→ **Object transformation records**:
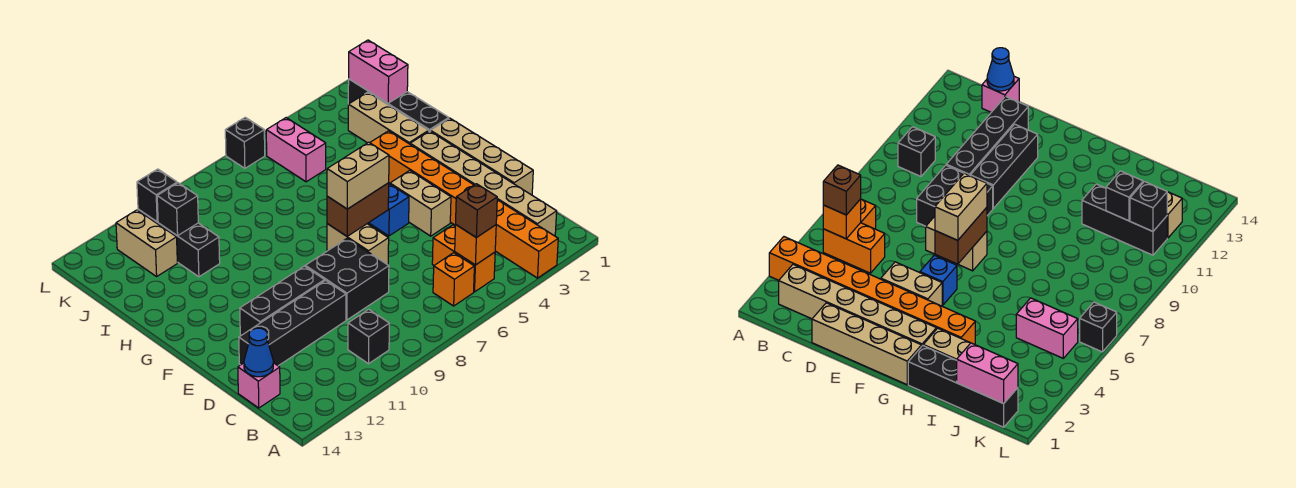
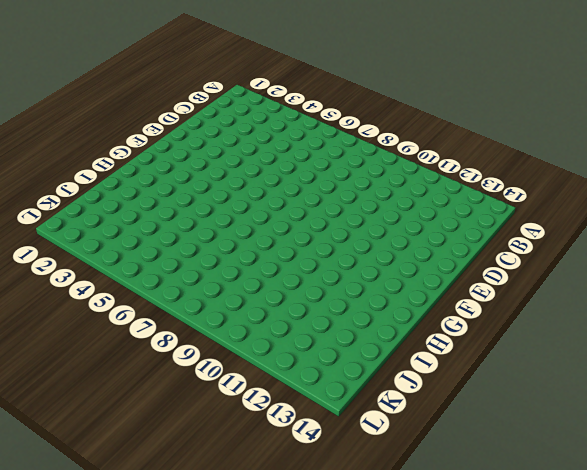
none -> orange brick A3:H3 level 1
none -> tan brick B2:G2 level 1
none -> orange brick B5:C5 level 1

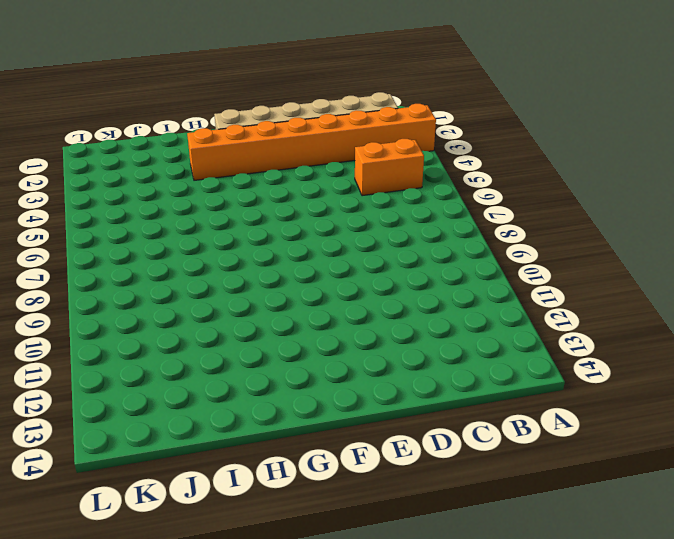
none -> orange brick B6 level 1
none -> black brick B10 level 1
none -> pink brick C14 level 1

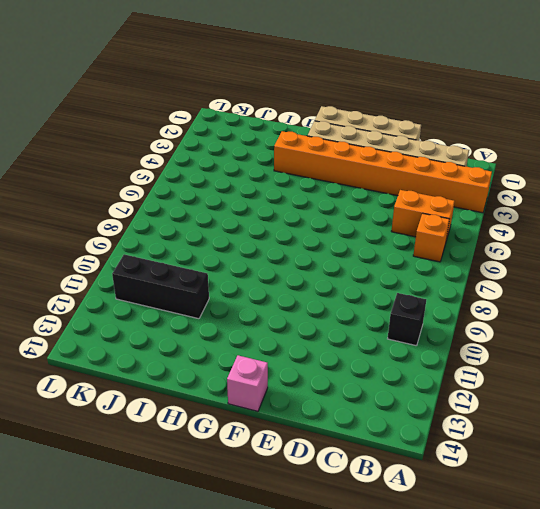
pink brick F14 level 1 -> pink brick C14 level 1
none -> black brick D8:E9 level 1
none -> black brick D10:D13 level 1
none -> tan brick E4:F4 level 1

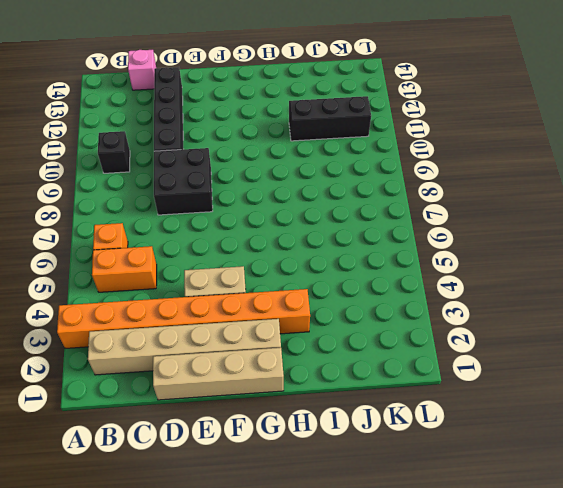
none -> tan brick E7:F7 level 1
none -> black brick E10:E12 level 1
none -> blue brick F5 level 1

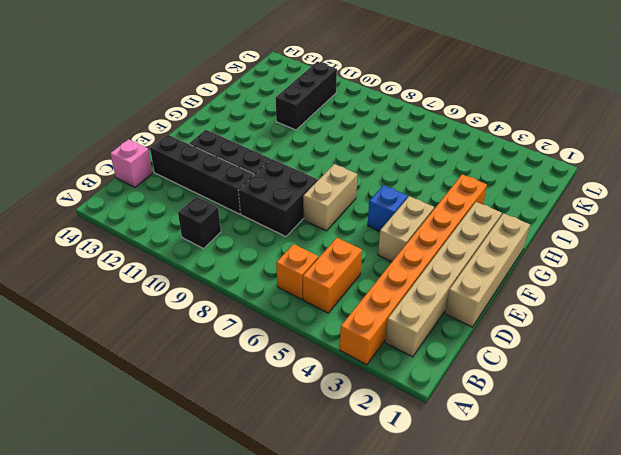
none -> black brick H1:K1 level 1
none -> tan brick H2:J2 level 1
none -> pink brick J5:K5 level 1

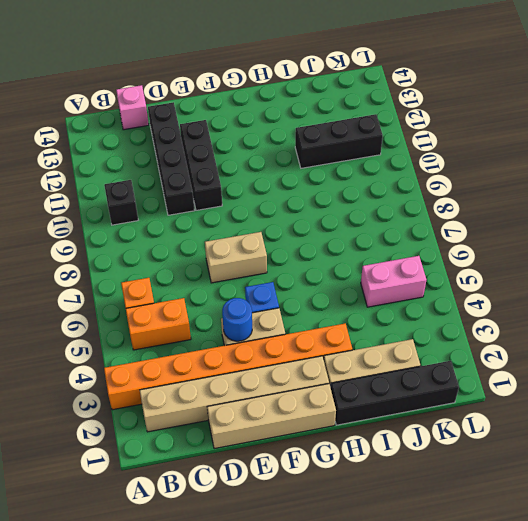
blue round brick E4 level 2 -> none
none -> black brick D8:E9 level 1
none -> tan brick J12:K12 level 1
none -> black brick L6 level 1

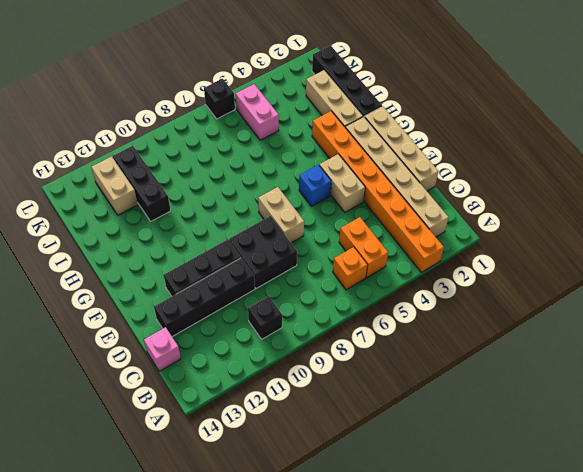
none -> orange brick B5 level 2
none -> blue cone C14 level 2
none -> brown brick F6:F7 level 2

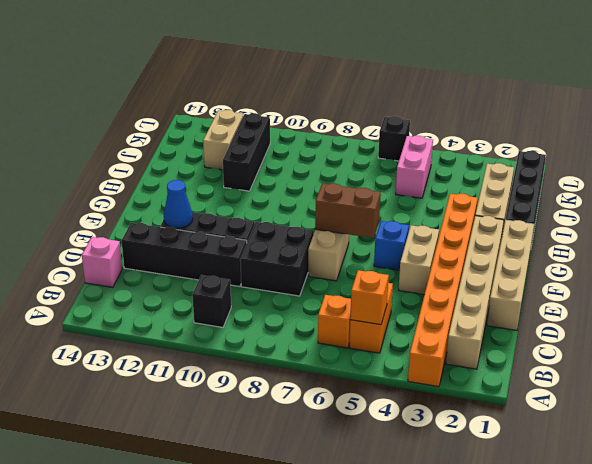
blue cone E12 level 2 -> blue cone C14 level 2
none -> pink brick J1:K1 level 2
none -> black brick J11 level 2
none -> black brick K11 level 2

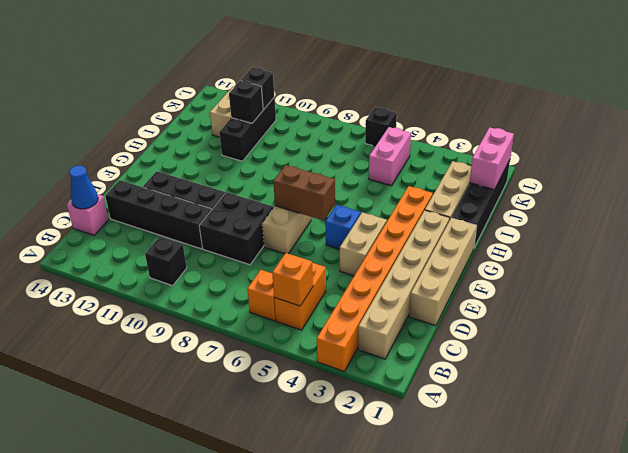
none -> brown brick B5 level 3
none -> tan brick F6:F7 level 3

→ **WORK TO BE COMPLETED**:
Repeat all entries exactly. Skip the pictures.

→ **REPLY**:
none -> orange brick A3:H3 level 1
none -> tan brick B2:G2 level 1
none -> orange brick B5:C5 level 1

none -> orange brick B6 level 1
none -> black brick B10 level 1
none -> pink brick C14 level 1

pink brick F14 level 1 -> pink brick C14 level 1
none -> black brick D8:E9 level 1
none -> black brick D10:D13 level 1
none -> tan brick E4:F4 level 1

none -> tan brick E7:F7 level 1
none -> black brick E10:E12 level 1
none -> blue brick F5 level 1

none -> black brick H1:K1 level 1
none -> tan brick H2:J2 level 1
none -> pink brick J5:K5 level 1

blue round brick E4 level 2 -> none
none -> black brick D8:E9 level 1
none -> tan brick J12:K12 level 1
none -> black brick L6 level 1

none -> orange brick B5 level 2
none -> blue cone C14 level 2
none -> brown brick F6:F7 level 2

blue cone E12 level 2 -> blue cone C14 level 2
none -> pink brick J1:K1 level 2
none -> black brick J11 level 2
none -> black brick K11 level 2

none -> brown brick B5 level 3
none -> tan brick F6:F7 level 3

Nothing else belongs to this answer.